-- START OF GIVEN DATA --

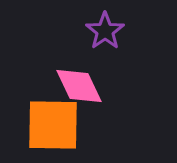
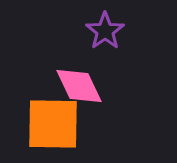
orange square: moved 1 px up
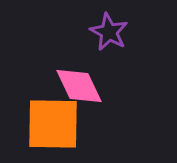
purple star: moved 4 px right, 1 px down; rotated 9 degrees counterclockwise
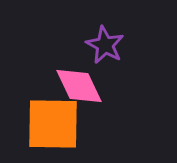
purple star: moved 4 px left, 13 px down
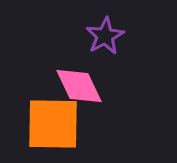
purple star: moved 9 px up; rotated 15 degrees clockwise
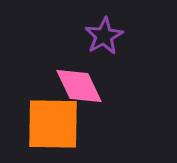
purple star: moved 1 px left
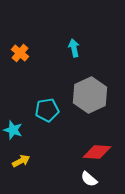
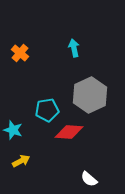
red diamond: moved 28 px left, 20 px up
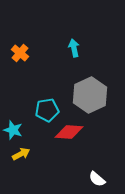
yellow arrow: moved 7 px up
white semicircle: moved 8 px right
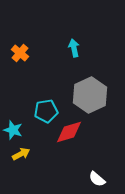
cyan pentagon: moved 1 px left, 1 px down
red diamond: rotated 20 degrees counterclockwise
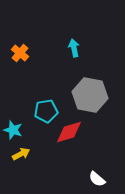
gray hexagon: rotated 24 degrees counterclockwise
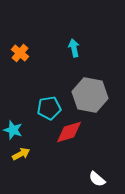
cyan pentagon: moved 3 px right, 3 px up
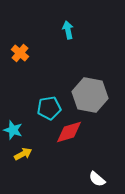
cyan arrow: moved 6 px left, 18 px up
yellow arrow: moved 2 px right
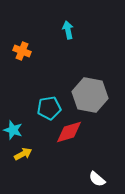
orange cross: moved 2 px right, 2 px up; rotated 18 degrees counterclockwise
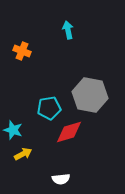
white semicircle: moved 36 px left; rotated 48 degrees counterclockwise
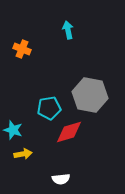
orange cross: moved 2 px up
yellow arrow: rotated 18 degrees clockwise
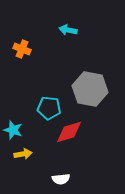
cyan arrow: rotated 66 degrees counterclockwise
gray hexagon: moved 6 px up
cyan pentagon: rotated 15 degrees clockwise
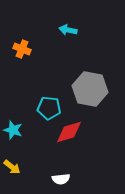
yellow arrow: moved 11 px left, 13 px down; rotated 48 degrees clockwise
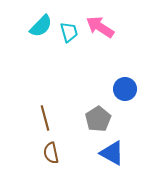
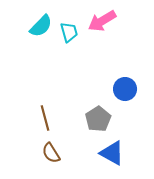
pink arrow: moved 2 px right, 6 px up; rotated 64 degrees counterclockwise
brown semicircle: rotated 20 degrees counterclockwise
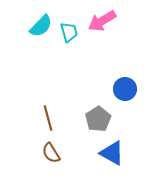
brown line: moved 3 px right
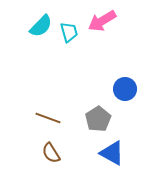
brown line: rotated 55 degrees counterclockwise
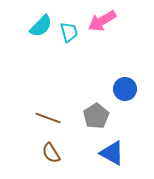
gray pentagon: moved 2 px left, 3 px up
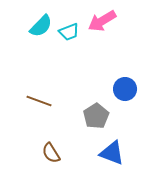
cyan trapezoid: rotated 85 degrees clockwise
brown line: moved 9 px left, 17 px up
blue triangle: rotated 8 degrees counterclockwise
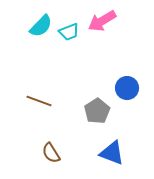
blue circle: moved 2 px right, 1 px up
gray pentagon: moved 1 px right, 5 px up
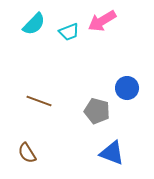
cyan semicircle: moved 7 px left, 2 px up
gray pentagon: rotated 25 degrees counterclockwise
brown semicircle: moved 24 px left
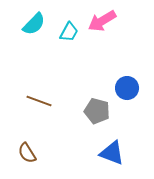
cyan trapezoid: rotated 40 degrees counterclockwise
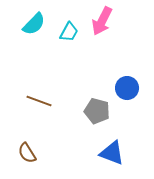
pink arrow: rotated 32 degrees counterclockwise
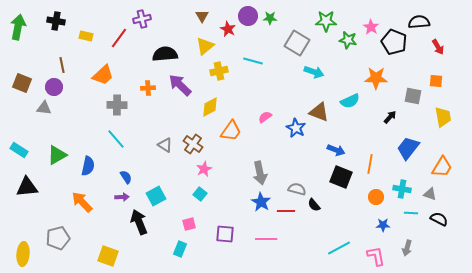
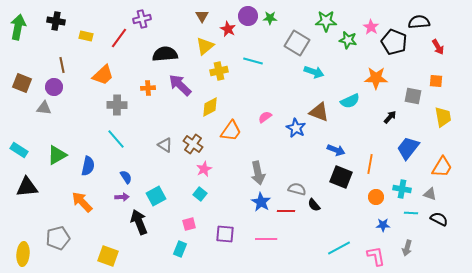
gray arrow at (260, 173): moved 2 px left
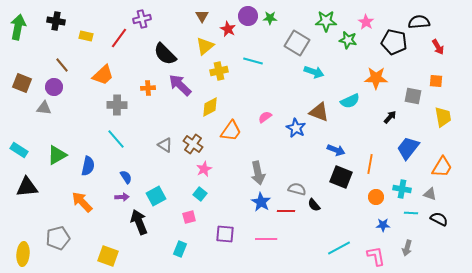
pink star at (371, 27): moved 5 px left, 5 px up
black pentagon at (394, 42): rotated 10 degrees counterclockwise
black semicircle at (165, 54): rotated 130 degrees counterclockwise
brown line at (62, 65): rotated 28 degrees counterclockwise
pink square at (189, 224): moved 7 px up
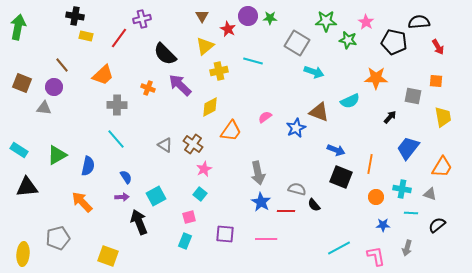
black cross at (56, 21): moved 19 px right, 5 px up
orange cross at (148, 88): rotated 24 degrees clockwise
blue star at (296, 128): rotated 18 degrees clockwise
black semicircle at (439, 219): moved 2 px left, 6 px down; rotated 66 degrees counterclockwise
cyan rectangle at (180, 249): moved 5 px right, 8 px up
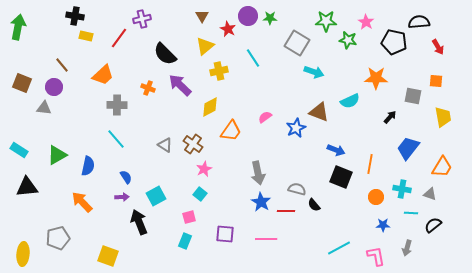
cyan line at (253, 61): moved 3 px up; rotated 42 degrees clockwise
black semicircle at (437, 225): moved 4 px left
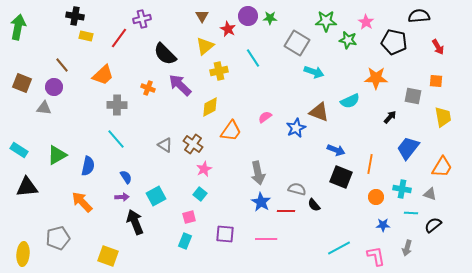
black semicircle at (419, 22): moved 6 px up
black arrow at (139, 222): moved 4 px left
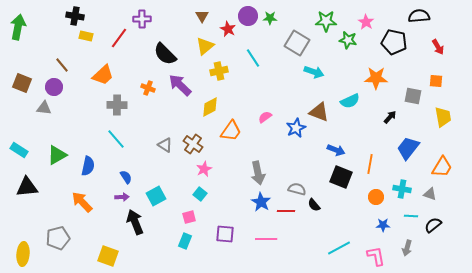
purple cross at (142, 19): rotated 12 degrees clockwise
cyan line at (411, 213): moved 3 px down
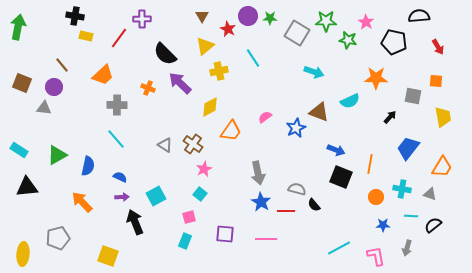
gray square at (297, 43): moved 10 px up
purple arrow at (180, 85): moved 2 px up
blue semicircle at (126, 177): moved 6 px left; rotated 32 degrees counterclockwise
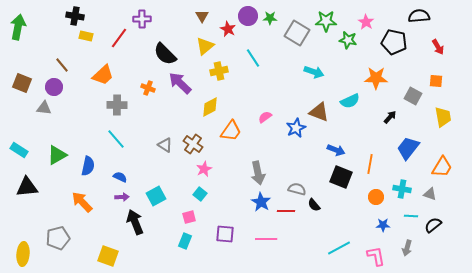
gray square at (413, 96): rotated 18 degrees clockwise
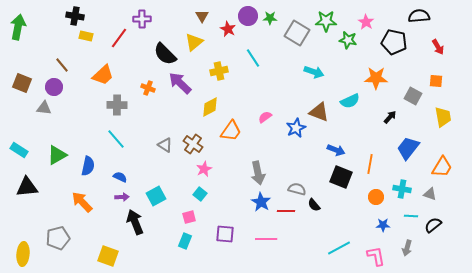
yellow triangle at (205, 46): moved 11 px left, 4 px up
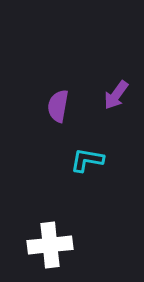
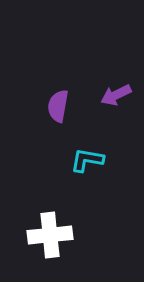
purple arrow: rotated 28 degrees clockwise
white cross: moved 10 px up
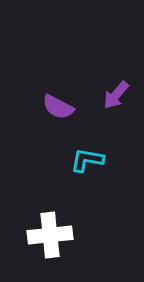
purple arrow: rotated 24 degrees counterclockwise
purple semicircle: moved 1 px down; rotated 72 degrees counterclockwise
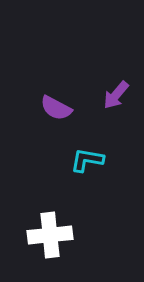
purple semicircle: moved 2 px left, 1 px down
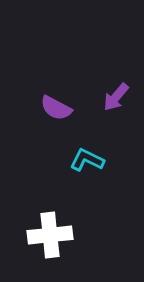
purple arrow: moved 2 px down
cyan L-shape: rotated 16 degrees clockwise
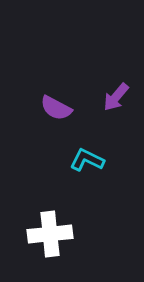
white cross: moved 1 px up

-- END OF GIVEN DATA --

• **WORK REQUIRED**: Please write out every line of the data above word for word, leaving out the pictures.

• **WRITTEN ANSWER**:
orange square: moved 1 px up
purple star: moved 4 px right, 1 px down; rotated 9 degrees counterclockwise
purple star: moved 4 px left, 13 px down
purple star: moved 9 px up; rotated 15 degrees clockwise
purple star: moved 1 px left
red diamond: moved 28 px left, 20 px up
yellow arrow: moved 7 px up
white semicircle: moved 8 px right
cyan pentagon: moved 1 px left, 1 px down
red diamond: rotated 20 degrees counterclockwise
gray hexagon: rotated 24 degrees counterclockwise
cyan pentagon: moved 3 px right, 3 px up
cyan arrow: moved 6 px left, 18 px up
yellow arrow: moved 2 px right
orange cross: moved 2 px right, 2 px up; rotated 18 degrees counterclockwise
white semicircle: moved 36 px left; rotated 48 degrees counterclockwise
orange cross: moved 2 px up
yellow arrow: rotated 18 degrees clockwise
cyan arrow: rotated 66 degrees counterclockwise
gray hexagon: moved 6 px up
cyan pentagon: rotated 15 degrees clockwise
yellow arrow: moved 11 px left, 13 px down; rotated 48 degrees clockwise
pink arrow: moved 2 px right, 6 px up; rotated 64 degrees counterclockwise
brown semicircle: rotated 20 degrees counterclockwise
brown line: moved 3 px right
brown line: rotated 55 degrees counterclockwise
gray pentagon: moved 2 px left, 3 px up
cyan trapezoid: rotated 85 degrees clockwise
brown line: moved 9 px left, 17 px up
blue triangle: rotated 8 degrees counterclockwise
blue circle: moved 2 px right, 1 px up
gray pentagon: moved 1 px right, 5 px up
cyan semicircle: moved 7 px left, 2 px up
gray pentagon: rotated 25 degrees counterclockwise
brown semicircle: moved 24 px left
cyan trapezoid: rotated 40 degrees counterclockwise
pink arrow: rotated 32 degrees counterclockwise
gray arrow at (260, 173): moved 2 px left
pink star at (371, 27): moved 5 px left, 5 px up
black pentagon at (394, 42): rotated 10 degrees counterclockwise
black semicircle at (165, 54): rotated 130 degrees counterclockwise
brown line at (62, 65): rotated 28 degrees counterclockwise
pink square at (189, 224): moved 7 px up
black cross at (56, 21): moved 19 px right, 5 px up
orange cross at (148, 88): rotated 24 degrees clockwise
blue star at (296, 128): rotated 18 degrees clockwise
black semicircle at (439, 219): moved 2 px left, 6 px down; rotated 66 degrees counterclockwise
cyan rectangle at (180, 249): moved 5 px right, 8 px up
cyan line at (253, 61): moved 3 px up; rotated 42 degrees clockwise
black semicircle at (437, 225): moved 4 px left
black semicircle at (419, 22): moved 6 px up
black arrow at (139, 222): moved 4 px left
purple cross at (142, 19): rotated 12 degrees clockwise
cyan line at (411, 213): moved 3 px down
gray square at (297, 43): moved 10 px up
purple arrow at (180, 85): moved 2 px up
blue semicircle at (126, 177): moved 6 px left; rotated 32 degrees counterclockwise
gray square at (413, 96): rotated 18 degrees clockwise
yellow triangle at (205, 46): moved 11 px left, 4 px up
purple arrow: rotated 28 degrees clockwise
white cross: moved 10 px up
purple arrow: rotated 24 degrees counterclockwise
purple semicircle: moved 1 px down; rotated 72 degrees counterclockwise
purple semicircle: moved 2 px left, 1 px down
purple arrow: moved 2 px down
cyan L-shape: rotated 16 degrees clockwise
white cross: moved 1 px up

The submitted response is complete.